Records supplied START
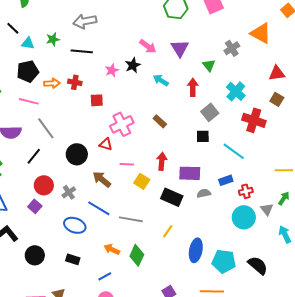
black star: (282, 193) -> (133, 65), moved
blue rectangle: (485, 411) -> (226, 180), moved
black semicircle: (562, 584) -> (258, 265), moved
Records supplied END
Records supplied START
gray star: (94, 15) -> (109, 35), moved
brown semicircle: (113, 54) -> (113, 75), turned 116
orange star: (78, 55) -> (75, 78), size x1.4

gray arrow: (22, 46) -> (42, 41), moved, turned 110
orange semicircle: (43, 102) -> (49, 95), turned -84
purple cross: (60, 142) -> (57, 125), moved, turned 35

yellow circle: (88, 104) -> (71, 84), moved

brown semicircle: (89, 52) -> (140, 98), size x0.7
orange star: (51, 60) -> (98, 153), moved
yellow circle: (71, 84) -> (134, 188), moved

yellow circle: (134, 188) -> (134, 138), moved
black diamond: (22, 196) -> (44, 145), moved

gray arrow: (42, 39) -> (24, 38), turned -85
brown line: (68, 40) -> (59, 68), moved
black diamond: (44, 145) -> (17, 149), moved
Records supplied END
Task description: Would you please repeat exactly the lines above, starting at the line with "black star: (282, 193) -> (133, 65), moved" and stopping at the line with "black semicircle: (562, 584)", both included?

Answer section:
black star: (282, 193) -> (133, 65), moved
blue rectangle: (485, 411) -> (226, 180), moved
black semicircle: (562, 584) -> (258, 265), moved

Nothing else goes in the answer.